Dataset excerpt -

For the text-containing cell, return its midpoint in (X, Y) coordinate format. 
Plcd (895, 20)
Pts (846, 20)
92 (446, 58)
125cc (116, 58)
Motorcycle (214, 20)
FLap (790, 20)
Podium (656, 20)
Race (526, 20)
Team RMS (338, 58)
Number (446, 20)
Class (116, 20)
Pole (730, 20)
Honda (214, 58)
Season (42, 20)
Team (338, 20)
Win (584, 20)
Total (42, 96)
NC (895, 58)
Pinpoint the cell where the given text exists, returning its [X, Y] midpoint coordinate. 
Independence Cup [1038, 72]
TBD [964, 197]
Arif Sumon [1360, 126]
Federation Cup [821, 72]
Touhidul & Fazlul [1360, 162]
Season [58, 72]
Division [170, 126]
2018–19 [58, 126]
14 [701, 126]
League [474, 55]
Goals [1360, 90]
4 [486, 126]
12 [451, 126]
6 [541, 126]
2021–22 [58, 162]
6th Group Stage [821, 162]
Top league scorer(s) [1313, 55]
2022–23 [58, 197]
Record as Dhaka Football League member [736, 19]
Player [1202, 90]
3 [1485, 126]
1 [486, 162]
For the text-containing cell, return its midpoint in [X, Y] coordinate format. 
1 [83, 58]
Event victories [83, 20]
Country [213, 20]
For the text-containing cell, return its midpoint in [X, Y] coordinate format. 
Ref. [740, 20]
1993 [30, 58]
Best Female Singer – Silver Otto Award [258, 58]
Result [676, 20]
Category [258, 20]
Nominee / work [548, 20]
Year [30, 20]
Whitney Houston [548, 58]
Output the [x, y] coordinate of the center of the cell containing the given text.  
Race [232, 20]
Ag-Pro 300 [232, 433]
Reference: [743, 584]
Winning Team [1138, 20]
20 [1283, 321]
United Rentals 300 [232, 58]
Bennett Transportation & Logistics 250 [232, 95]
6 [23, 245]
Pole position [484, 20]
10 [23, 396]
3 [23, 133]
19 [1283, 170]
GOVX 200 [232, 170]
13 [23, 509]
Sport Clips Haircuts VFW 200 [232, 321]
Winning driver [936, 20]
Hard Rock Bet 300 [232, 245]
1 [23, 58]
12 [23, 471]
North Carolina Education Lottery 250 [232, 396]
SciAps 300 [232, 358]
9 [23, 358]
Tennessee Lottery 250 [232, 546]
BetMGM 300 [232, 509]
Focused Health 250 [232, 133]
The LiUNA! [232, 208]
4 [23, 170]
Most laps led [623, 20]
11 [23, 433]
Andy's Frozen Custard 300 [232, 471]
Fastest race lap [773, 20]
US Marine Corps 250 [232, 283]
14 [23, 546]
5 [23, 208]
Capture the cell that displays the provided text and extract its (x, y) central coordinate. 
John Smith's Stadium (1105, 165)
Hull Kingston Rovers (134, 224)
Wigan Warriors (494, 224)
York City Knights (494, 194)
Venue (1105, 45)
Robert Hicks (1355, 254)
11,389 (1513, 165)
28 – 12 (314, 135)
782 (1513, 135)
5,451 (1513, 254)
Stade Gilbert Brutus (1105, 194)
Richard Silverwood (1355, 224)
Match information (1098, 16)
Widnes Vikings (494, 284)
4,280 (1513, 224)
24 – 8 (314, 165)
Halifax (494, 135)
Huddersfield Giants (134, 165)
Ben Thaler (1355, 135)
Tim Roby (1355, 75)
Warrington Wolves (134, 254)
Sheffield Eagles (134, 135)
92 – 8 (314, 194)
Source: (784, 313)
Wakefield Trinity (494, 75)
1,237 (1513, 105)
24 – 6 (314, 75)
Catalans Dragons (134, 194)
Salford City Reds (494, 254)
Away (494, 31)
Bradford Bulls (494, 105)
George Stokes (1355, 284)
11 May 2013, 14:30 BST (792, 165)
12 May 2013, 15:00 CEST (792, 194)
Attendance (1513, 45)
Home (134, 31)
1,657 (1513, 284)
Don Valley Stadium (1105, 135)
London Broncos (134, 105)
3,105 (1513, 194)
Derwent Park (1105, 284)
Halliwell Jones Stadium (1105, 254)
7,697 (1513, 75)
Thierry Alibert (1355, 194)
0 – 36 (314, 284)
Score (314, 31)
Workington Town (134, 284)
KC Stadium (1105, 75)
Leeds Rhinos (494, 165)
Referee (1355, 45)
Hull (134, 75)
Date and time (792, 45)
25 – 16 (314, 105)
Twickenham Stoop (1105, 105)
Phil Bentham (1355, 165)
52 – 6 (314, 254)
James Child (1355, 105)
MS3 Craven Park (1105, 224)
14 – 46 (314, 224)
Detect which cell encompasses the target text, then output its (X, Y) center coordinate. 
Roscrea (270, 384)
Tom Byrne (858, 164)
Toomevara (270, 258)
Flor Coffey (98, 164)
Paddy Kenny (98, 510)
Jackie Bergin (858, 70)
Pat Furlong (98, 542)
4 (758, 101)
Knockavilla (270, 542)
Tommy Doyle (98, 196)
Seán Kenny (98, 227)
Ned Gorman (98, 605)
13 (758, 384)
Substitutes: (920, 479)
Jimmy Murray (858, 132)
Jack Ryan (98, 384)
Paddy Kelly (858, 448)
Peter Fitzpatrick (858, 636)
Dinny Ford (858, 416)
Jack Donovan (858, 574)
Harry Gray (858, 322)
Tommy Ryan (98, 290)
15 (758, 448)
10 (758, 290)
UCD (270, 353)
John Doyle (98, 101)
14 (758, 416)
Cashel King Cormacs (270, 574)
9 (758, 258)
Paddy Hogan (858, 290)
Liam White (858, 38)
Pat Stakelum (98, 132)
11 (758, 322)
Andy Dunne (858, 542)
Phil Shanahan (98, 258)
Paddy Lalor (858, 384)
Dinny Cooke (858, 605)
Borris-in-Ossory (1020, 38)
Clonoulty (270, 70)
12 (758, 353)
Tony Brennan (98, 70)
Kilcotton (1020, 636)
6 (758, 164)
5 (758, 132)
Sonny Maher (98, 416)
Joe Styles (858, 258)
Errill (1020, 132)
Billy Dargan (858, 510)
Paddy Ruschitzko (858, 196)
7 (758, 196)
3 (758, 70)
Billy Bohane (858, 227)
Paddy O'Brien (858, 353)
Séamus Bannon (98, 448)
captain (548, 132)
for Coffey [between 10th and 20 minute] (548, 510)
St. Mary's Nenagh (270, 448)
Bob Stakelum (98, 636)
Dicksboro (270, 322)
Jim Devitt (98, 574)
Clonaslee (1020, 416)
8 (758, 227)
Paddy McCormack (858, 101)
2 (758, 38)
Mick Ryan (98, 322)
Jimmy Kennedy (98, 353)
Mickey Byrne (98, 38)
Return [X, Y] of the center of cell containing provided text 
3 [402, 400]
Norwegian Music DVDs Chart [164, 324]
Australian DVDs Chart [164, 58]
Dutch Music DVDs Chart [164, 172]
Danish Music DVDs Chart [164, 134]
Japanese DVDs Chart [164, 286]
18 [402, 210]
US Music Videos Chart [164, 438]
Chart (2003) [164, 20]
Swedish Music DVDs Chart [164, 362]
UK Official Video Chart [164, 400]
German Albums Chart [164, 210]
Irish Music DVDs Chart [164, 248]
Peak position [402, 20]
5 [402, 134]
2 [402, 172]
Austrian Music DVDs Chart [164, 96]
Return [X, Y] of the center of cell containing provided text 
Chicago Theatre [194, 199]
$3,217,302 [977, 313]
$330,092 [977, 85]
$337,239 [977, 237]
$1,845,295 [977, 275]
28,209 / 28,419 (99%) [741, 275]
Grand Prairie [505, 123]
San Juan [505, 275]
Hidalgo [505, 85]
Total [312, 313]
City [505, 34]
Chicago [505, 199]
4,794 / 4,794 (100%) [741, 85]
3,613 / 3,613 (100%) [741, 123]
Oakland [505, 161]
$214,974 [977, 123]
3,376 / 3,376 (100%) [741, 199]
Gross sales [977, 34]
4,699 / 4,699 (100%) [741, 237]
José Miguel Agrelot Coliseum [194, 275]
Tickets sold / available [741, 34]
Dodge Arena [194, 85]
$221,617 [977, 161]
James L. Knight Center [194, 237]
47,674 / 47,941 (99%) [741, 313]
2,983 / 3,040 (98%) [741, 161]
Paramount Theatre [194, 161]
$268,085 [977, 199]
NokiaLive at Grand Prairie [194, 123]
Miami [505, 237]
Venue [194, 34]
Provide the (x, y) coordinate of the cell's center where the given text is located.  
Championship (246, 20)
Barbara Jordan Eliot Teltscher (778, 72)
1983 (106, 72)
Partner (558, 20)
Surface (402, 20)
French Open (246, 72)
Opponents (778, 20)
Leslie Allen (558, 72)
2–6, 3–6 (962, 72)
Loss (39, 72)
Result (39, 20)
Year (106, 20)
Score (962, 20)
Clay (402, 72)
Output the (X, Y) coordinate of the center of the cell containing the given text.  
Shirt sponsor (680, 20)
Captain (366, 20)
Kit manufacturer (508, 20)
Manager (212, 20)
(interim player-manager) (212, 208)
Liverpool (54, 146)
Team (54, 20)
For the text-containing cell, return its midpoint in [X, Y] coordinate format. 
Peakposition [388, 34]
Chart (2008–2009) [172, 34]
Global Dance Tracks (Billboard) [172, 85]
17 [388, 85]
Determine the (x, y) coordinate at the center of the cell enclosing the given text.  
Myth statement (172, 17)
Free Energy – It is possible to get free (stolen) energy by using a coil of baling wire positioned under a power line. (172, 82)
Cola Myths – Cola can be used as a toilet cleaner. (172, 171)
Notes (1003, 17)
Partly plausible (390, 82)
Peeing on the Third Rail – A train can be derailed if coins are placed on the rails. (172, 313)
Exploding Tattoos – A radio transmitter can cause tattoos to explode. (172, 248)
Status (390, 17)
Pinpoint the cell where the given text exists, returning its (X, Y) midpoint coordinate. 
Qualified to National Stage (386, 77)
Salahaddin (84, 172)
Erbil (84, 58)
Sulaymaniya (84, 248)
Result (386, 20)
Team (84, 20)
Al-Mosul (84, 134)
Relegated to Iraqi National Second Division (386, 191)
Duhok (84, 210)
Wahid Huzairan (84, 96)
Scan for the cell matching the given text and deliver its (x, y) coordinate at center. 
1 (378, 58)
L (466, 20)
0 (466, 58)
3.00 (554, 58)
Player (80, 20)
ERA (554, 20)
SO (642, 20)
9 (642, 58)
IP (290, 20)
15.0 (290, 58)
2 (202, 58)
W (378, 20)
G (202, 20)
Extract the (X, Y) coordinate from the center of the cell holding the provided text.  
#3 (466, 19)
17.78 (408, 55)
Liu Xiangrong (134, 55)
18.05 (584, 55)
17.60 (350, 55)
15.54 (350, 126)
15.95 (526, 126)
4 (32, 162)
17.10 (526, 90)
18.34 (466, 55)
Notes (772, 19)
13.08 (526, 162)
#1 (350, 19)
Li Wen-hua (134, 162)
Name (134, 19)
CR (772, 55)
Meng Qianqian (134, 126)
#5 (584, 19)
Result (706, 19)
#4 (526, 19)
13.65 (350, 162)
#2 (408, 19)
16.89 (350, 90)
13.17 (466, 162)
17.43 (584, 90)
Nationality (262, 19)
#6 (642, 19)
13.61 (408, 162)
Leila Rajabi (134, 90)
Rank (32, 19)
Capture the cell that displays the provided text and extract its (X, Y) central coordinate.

What needs to be done -
Please return, word for word, every line of the entries from the first line through the line containing "Result [676, 20]", with both ends included.

Answer for this exercise -
For the text-containing cell, return its midpoint in (X, Y) coordinate format. 
Plcd (895, 20)
Pts (846, 20)
92 (446, 58)
125cc (116, 58)
Motorcycle (214, 20)
FLap (790, 20)
Podium (656, 20)
Race (526, 20)
Team RMS (338, 58)
Number (446, 20)
Class (116, 20)
Pole (730, 20)
Honda (214, 58)
Season (42, 20)
Team (338, 20)
Win (584, 20)
Total (42, 96)
NC (895, 58)
Pinpoint the cell where the given text exists, returning its [X, Y] midpoint coordinate. 
Independence Cup [1038, 72]
TBD [964, 197]
Arif Sumon [1360, 126]
Federation Cup [821, 72]
Touhidul & Fazlul [1360, 162]
Season [58, 72]
Division [170, 126]
2018–19 [58, 126]
14 [701, 126]
League [474, 55]
Goals [1360, 90]
4 [486, 126]
12 [451, 126]
6 [541, 126]
2021–22 [58, 162]
6th Group Stage [821, 162]
Top league scorer(s) [1313, 55]
2022–23 [58, 197]
Record as Dhaka Football League member [736, 19]
Player [1202, 90]
3 [1485, 126]
1 [486, 162]
For the text-containing cell, return its midpoint in [X, Y] coordinate format. 
1 [83, 58]
Event victories [83, 20]
Country [213, 20]
For the text-containing cell, return its midpoint in [X, Y] coordinate format. 
Ref. [740, 20]
1993 [30, 58]
Best Female Singer – Silver Otto Award [258, 58]
Result [676, 20]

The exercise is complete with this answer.